[Start Records for this task]

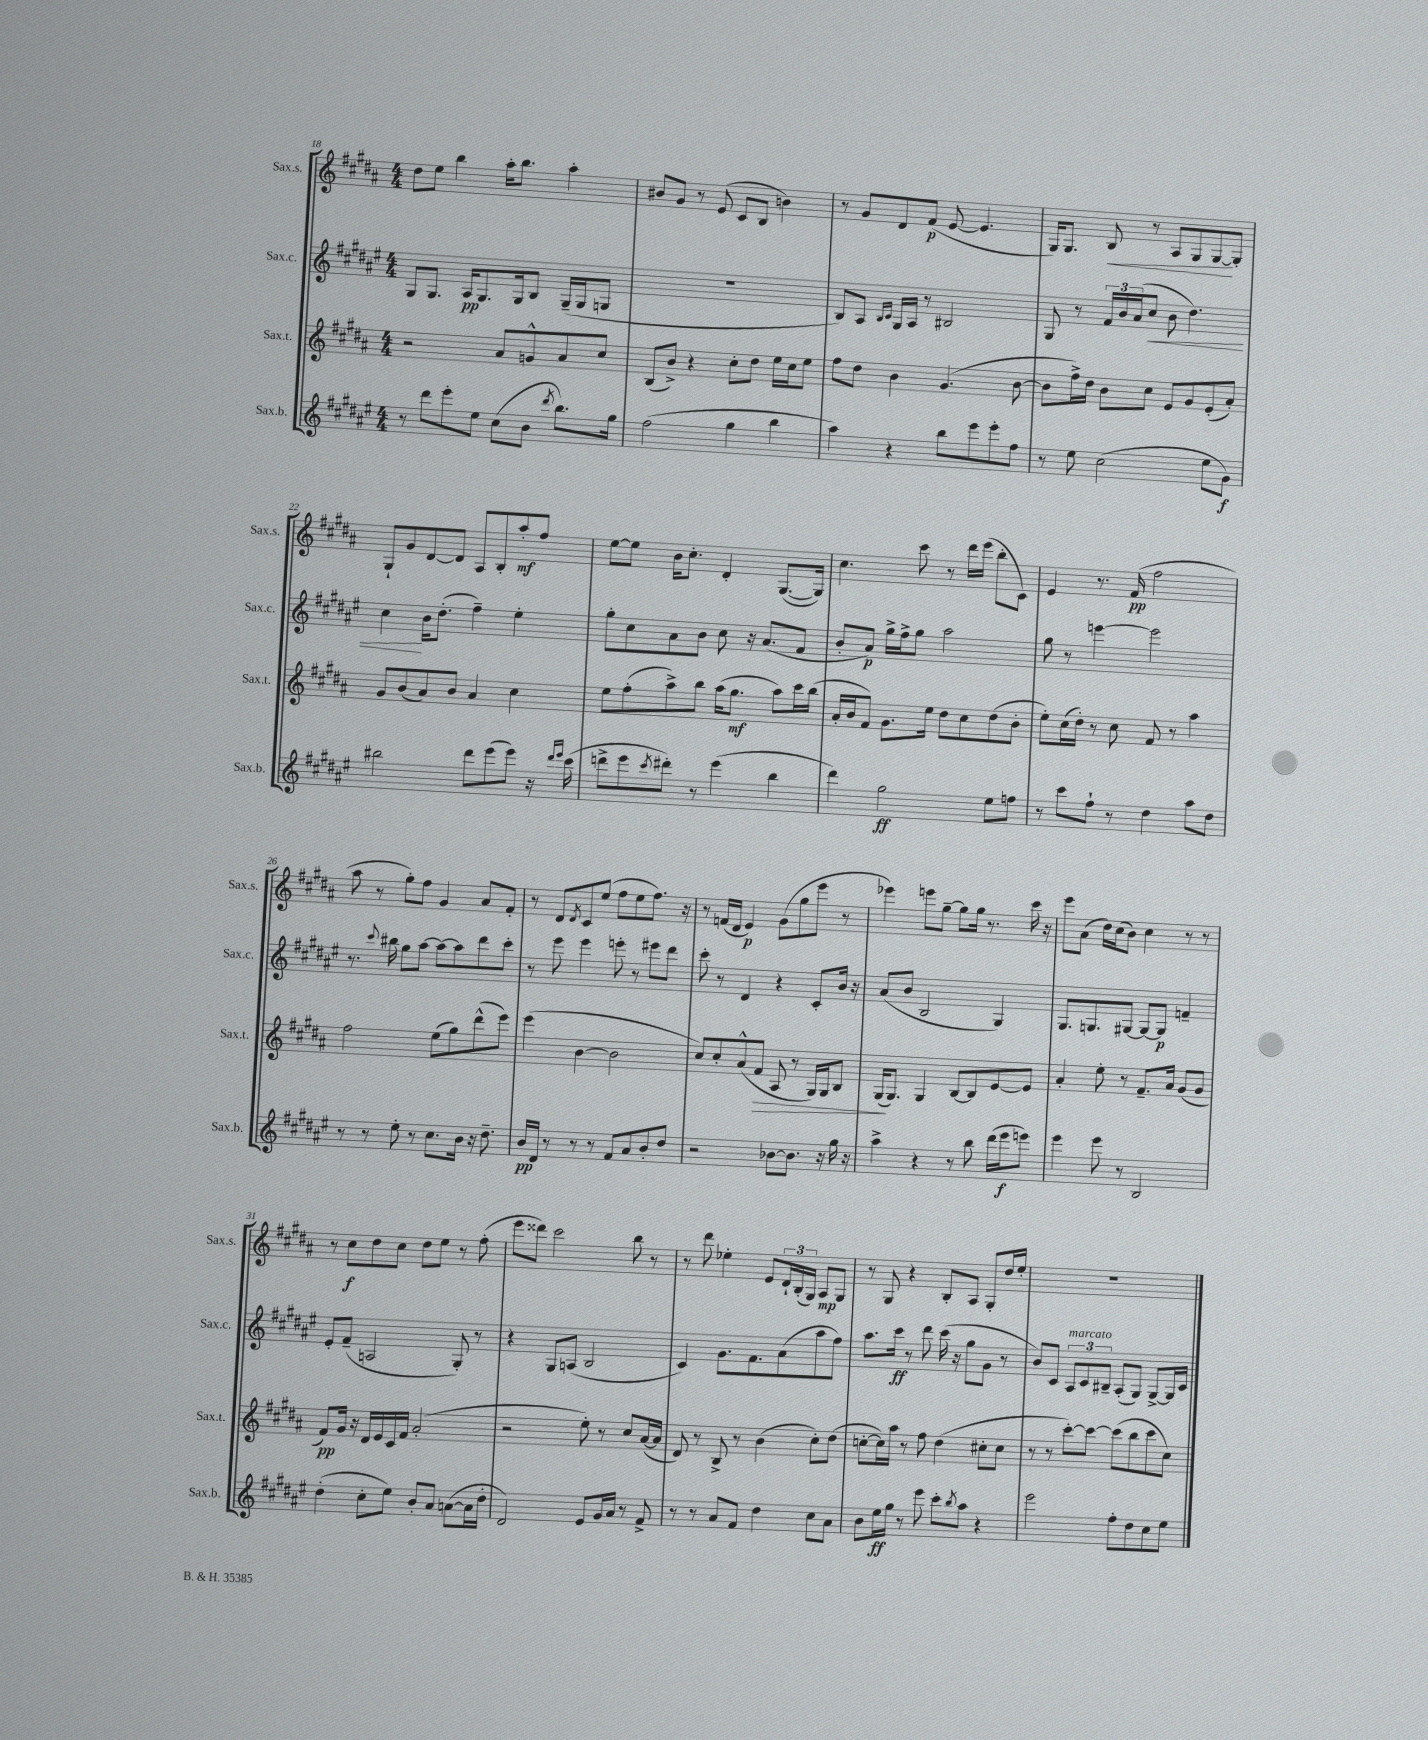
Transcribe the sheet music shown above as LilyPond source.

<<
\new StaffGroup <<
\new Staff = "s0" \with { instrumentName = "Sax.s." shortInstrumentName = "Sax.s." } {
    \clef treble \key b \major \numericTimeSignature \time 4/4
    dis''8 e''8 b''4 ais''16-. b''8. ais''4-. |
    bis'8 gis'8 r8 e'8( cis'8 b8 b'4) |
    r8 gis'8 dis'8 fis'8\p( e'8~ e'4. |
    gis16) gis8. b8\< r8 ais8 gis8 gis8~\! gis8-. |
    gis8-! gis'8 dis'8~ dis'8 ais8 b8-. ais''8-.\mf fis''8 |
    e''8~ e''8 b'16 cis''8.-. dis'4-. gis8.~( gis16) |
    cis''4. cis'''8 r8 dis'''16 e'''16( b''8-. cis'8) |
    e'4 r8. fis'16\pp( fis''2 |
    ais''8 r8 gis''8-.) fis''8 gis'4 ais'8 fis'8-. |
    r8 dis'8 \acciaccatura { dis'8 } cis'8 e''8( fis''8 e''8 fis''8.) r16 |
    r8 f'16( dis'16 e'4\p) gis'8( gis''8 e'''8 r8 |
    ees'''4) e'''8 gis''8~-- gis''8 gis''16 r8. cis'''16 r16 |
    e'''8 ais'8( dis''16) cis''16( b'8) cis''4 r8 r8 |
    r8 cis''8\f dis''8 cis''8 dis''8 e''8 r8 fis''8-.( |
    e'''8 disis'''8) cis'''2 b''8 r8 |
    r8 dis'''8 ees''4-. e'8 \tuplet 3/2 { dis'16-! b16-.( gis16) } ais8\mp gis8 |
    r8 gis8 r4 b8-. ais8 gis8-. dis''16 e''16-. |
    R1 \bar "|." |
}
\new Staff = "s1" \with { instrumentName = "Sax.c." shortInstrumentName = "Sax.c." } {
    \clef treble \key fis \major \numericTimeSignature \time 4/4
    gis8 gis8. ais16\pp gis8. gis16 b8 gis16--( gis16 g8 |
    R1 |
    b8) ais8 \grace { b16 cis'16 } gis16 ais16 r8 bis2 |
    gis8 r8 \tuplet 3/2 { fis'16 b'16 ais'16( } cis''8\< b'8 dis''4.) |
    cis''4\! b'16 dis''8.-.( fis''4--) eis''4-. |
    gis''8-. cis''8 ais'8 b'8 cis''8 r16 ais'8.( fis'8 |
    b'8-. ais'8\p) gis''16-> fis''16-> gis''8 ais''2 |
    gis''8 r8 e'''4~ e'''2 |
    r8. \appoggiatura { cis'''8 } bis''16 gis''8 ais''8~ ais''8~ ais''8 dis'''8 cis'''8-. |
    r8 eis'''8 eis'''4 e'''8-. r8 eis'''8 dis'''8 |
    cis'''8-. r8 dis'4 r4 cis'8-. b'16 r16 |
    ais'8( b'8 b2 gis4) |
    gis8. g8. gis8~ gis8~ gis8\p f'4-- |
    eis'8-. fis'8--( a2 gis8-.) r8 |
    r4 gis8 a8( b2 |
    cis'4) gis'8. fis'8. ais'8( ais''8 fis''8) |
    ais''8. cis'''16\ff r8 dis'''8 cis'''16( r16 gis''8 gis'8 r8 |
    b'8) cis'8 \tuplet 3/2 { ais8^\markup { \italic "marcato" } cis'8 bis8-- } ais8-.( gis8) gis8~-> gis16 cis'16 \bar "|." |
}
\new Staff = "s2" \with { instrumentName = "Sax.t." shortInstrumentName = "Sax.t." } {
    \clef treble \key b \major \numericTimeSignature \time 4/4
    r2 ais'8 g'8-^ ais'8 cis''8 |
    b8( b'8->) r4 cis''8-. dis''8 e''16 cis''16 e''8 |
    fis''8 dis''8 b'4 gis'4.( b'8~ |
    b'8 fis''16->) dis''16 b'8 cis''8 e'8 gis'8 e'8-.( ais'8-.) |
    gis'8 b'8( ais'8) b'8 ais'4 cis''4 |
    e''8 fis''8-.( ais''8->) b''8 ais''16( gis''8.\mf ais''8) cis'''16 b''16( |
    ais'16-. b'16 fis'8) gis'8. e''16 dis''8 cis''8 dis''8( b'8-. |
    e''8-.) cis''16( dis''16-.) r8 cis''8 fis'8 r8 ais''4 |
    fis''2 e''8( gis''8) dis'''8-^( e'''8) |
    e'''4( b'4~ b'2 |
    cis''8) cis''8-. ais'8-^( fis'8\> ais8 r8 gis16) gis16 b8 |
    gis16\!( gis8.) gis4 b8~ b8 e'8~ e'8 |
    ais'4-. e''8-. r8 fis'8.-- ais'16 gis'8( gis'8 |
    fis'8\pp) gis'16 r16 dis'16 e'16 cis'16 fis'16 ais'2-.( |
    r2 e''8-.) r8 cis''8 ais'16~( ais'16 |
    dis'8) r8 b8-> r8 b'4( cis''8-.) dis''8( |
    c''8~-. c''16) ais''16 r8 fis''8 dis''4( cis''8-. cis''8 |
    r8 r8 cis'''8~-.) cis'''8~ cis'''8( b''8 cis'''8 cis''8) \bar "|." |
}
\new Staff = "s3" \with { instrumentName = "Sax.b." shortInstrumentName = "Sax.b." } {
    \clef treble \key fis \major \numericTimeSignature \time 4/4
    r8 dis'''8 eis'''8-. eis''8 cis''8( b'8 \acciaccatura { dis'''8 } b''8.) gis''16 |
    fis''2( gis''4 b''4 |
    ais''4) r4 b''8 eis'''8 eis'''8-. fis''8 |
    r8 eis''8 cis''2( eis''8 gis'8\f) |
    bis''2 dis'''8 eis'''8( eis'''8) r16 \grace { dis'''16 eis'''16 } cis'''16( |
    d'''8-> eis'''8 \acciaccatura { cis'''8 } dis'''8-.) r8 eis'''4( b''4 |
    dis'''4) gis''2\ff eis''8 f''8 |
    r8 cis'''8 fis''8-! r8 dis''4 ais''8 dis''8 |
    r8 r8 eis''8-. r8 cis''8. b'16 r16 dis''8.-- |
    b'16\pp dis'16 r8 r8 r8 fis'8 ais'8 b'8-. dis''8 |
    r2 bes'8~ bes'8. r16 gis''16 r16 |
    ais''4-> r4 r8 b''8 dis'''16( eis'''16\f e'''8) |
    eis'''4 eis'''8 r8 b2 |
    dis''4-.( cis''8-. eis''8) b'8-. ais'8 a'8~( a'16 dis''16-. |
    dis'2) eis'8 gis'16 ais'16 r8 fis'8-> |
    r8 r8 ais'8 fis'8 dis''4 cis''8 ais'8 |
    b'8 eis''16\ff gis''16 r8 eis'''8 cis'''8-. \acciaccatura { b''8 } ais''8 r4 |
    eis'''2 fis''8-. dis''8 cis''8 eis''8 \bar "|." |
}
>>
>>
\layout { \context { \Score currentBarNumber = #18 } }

[End Records for this task]

Requirement:
Find every line in the items above that contains the string "instrumentName", and copy each of those lines.

Output for this task:
\new Staff = "s0" \with { instrumentName = "Sax.s." shortInstrumentName = "Sax.s." } {
\new Staff = "s1" \with { instrumentName = "Sax.c." shortInstrumentName = "Sax.c." } {
\new Staff = "s2" \with { instrumentName = "Sax.t." shortInstrumentName = "Sax.t." } {
\new Staff = "s3" \with { instrumentName = "Sax.b." shortInstrumentName = "Sax.b." } {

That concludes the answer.